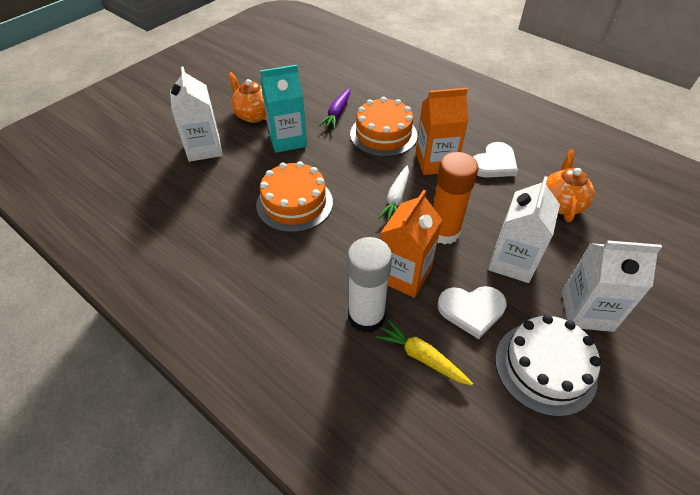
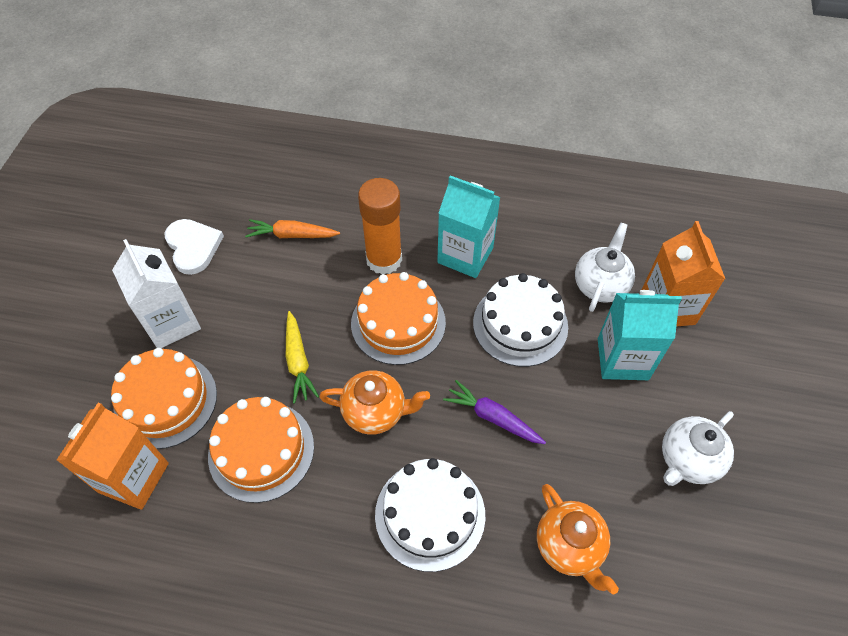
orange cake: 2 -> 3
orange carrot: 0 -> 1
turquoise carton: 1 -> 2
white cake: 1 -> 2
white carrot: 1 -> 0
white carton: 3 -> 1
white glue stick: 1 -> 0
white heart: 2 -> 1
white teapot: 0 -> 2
==
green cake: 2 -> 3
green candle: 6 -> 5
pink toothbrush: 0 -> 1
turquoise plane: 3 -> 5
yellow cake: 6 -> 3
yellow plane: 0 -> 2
==
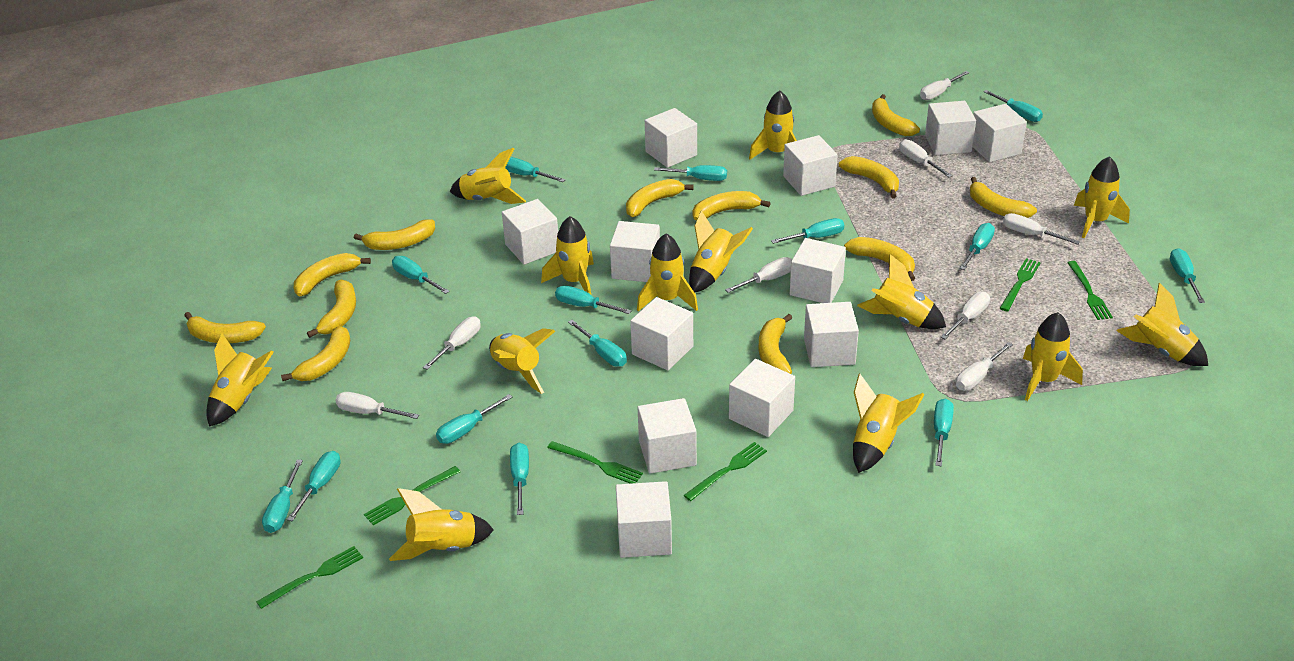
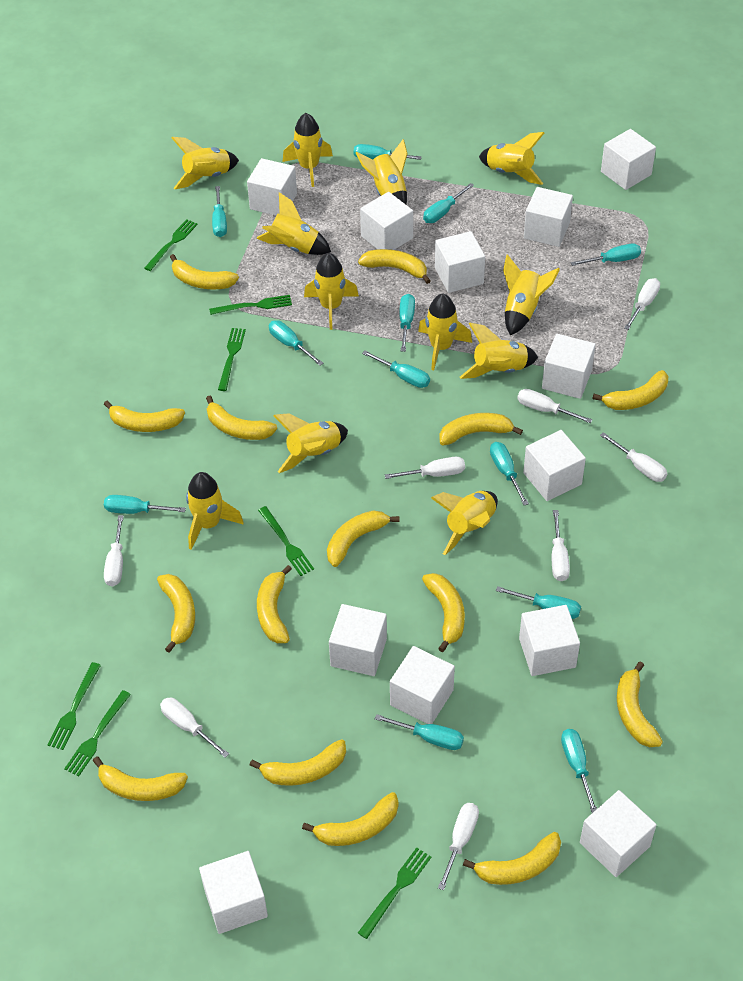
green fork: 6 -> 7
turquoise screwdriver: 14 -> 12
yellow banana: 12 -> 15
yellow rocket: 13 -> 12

• [TASK PROMPT]: Show all lines in the preceding material that have "carton" in them.

• [WRITTEN SOLUTION]:
turquoise carton: 1 -> 2
white carton: 3 -> 1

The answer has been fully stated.